*** Data extract ***

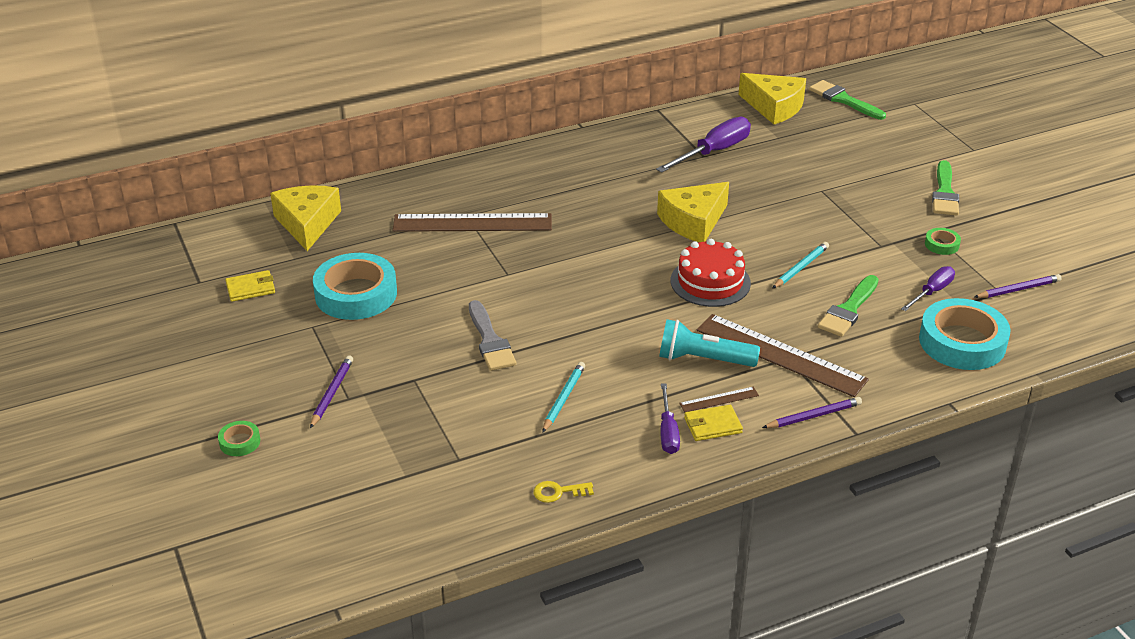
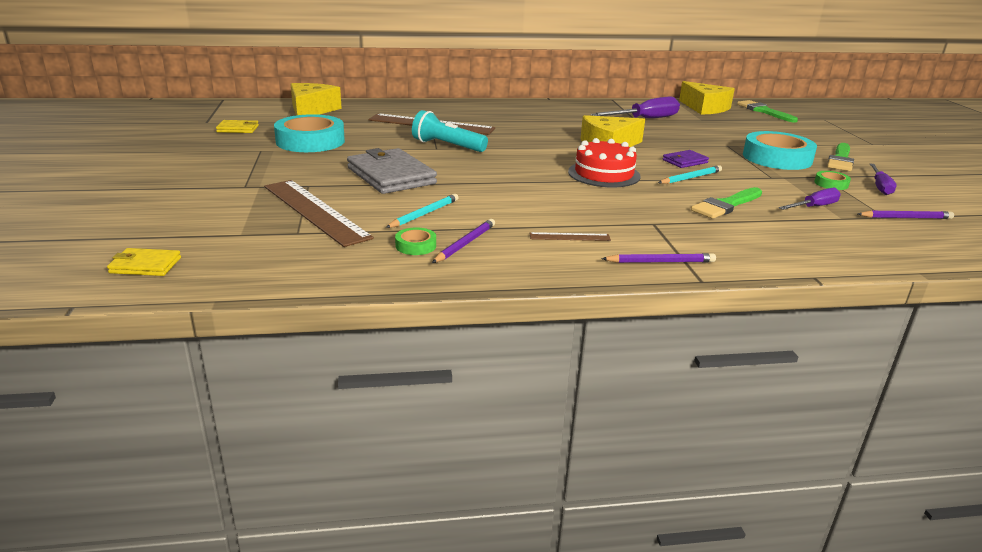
camera: 15 degrees right, 10 degrees down
(240, 442) = (131, 194): green tape -> green tape (416, 246)
(332, 393) = (235, 182): purple pencil -> purple pencil (465, 243)
(490, 340) = (391, 176): grey brush -> grey wallet
(558, 492) = (367, 268): yellow key -> none
(668, 432) = (505, 248): purple screwdriver -> purple screwdriver (880, 187)
(703, 359) = (570, 212): turquoise flashlight -> turquoise flashlight (447, 146)
(712, 425) = (552, 251): yellow wallet -> yellow wallet (145, 265)
(780, 355) = (646, 220): brown ruler -> brown ruler (315, 211)
(785, 236) = (685, 161): none -> purple wallet
(962, 342) = (838, 240): turquoise tape -> turquoise tape (777, 158)

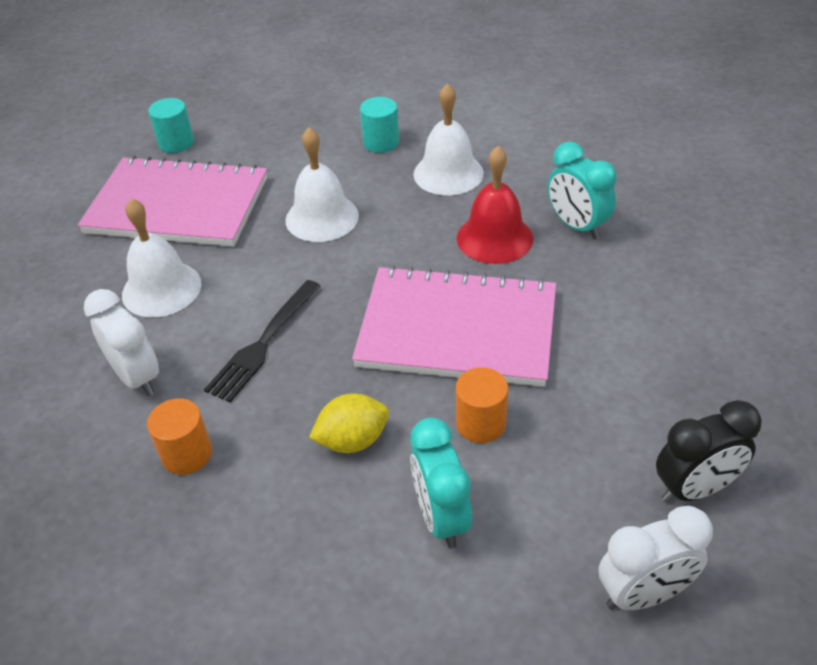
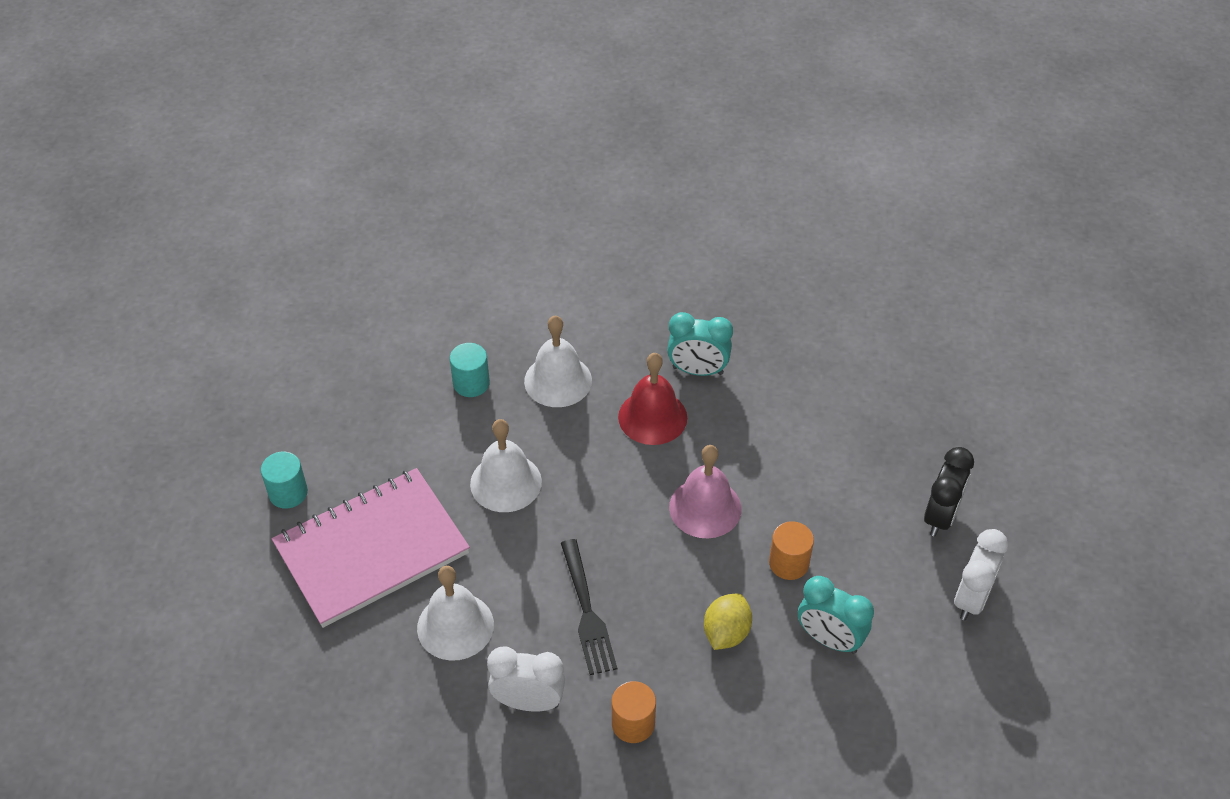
camera: 45 degrees left, 5 degrees up
(457, 330) = (705, 508): pink notebook -> pink bell

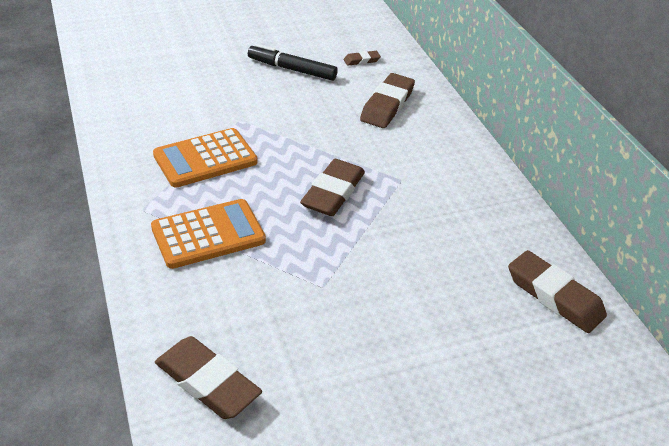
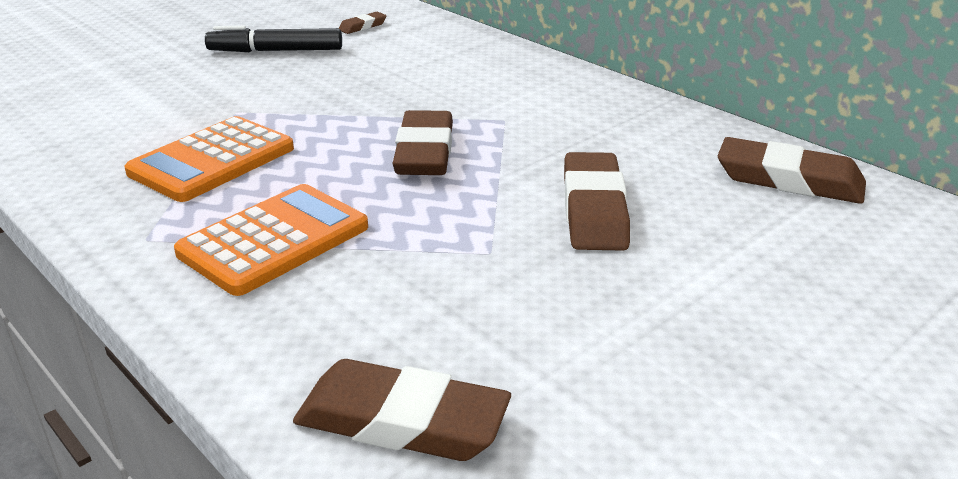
camera: 20 degrees left, 10 degrees down
(387, 105) = (428, 58): brown eraser -> brown eraser (594, 209)

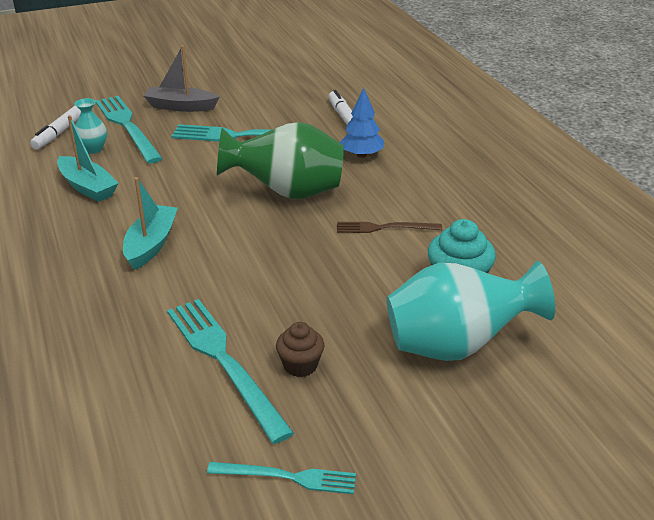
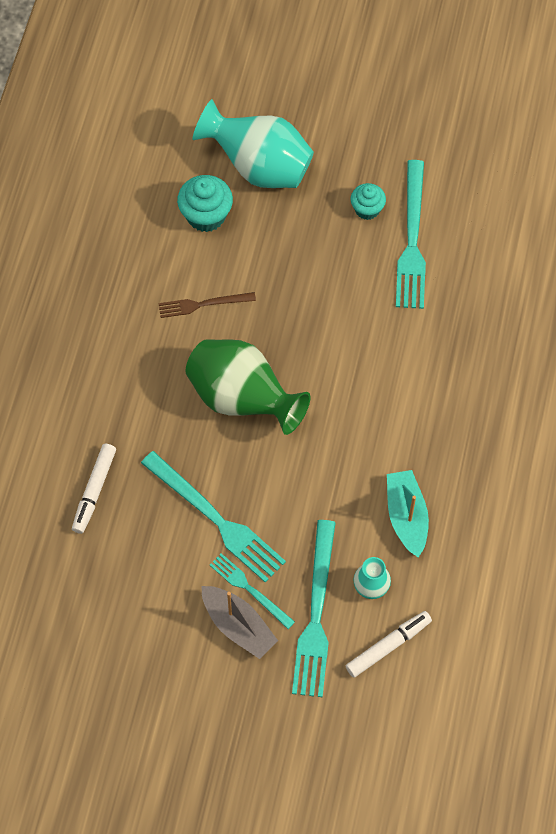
camera: 145 degrees left, 30 degrees up
(151, 244) = (394, 395): turquoise boat -> none
(287, 477) = (428, 140): turquoise fork -> turquoise fork (249, 589)
(300, 365) = (367, 209): brown cupcake -> turquoise cupcake
(361, 155) = (133, 416): blue tree -> none
(384, 228) = (203, 304): brown fork -> brown fork turned 135 degrees clockwise

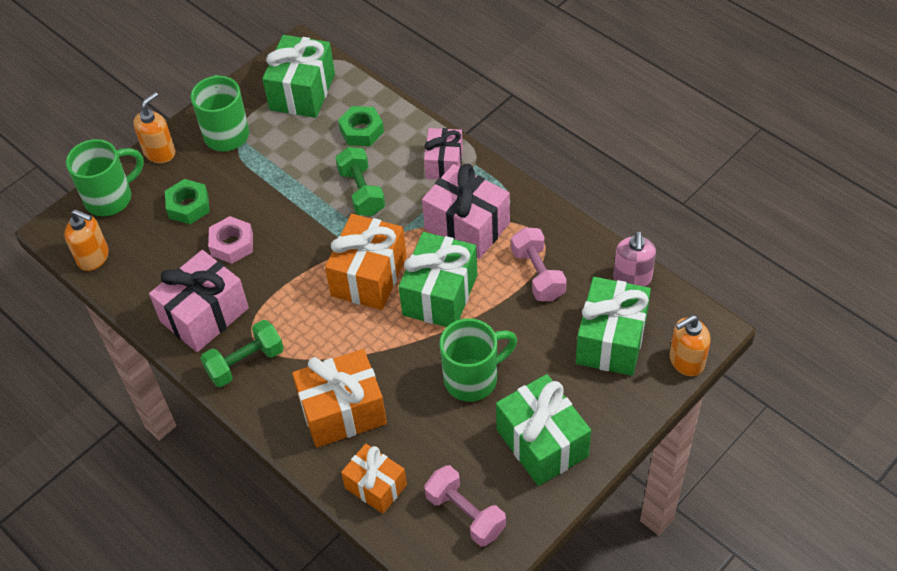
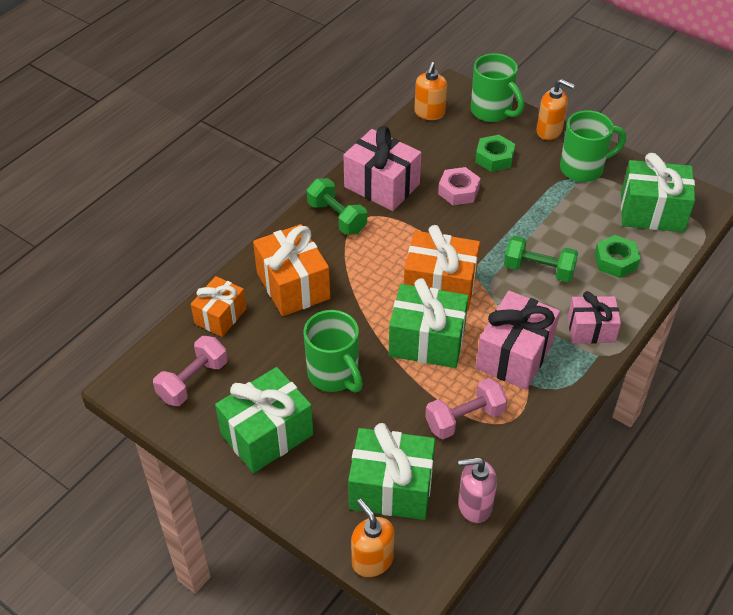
camera: 80 degrees right, 5 degrees down
(361, 192) = (538, 270): green dumbbell -> green dumbbell turned 45 degrees clockwise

*** End of Data extract ***

> [The task] Your task is to write out the lines from the one with "camera: 80 degrees right, 5 degrees down" through the end of the records, exactly and with nothing added.

> [Answer to the exercise]
camera: 80 degrees right, 5 degrees down
(361, 192) = (538, 270): green dumbbell -> green dumbbell turned 45 degrees clockwise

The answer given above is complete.